ACTIVITY:
If a line in the data contains "VLOAD", copy it out.

(Items listed in a dataset)
= Beginning of Section =
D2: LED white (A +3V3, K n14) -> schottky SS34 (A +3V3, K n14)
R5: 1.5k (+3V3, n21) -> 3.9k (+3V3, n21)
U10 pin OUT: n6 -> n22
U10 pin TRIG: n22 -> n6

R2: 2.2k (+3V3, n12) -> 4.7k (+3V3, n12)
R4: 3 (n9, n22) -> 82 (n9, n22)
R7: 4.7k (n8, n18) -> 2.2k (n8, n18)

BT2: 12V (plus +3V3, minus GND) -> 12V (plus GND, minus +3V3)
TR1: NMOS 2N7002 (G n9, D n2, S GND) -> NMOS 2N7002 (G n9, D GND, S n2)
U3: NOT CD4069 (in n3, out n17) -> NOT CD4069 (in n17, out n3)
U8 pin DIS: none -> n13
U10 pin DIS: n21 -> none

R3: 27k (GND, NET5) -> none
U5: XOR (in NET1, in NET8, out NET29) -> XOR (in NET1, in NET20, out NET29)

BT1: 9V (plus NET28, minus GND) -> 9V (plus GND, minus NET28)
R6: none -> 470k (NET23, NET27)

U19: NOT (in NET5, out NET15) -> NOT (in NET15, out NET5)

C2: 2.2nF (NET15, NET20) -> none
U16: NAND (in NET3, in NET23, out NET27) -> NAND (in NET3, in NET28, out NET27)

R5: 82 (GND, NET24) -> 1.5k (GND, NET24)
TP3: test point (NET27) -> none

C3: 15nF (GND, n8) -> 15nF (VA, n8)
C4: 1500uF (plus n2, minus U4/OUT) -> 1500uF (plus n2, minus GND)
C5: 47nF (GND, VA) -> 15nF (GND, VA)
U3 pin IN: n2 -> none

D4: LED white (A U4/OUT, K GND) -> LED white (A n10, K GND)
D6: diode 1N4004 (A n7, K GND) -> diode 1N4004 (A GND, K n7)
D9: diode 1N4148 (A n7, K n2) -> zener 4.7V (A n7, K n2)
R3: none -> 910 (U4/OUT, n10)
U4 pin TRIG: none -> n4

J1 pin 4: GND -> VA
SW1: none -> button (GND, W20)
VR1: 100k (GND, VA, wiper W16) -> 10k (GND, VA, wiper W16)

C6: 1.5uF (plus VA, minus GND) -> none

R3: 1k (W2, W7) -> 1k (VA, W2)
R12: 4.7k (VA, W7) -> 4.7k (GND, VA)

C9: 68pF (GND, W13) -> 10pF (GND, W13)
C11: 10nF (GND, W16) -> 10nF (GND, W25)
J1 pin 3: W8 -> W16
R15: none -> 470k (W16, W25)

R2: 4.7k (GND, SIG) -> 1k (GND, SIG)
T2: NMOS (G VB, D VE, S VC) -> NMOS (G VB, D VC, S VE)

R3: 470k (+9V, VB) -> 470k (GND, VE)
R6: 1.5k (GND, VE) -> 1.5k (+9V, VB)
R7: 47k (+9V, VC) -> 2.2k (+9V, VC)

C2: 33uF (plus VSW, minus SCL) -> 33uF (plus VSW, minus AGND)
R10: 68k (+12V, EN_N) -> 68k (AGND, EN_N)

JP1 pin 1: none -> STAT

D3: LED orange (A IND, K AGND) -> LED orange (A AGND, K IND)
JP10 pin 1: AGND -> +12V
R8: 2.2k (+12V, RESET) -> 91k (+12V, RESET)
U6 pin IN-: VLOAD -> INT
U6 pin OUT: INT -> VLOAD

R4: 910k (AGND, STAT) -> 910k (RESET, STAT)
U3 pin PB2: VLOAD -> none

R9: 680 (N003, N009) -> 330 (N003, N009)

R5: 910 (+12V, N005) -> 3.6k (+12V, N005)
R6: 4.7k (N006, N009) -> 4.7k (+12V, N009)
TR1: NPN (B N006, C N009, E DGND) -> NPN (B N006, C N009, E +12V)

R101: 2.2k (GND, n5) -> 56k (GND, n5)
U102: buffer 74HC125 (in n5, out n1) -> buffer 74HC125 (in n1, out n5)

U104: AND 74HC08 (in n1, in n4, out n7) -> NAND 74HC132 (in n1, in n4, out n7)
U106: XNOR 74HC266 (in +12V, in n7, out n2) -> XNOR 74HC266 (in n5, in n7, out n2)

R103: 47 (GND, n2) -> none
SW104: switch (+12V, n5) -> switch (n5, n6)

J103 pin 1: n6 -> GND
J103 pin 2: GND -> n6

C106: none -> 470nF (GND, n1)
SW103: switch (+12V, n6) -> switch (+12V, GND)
= End of Section =
YOUR SOLUTION:
U6 pin IN-: VLOAD -> INT
U6 pin OUT: INT -> VLOAD
U3 pin PB2: VLOAD -> none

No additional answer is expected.